BEGIN Excerpted data

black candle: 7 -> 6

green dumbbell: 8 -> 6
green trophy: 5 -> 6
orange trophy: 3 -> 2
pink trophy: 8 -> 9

END Excerpted data

About this task - Nothing but a number is wanted: how many lines in the records above include "trophy".

Result for this exercise - 3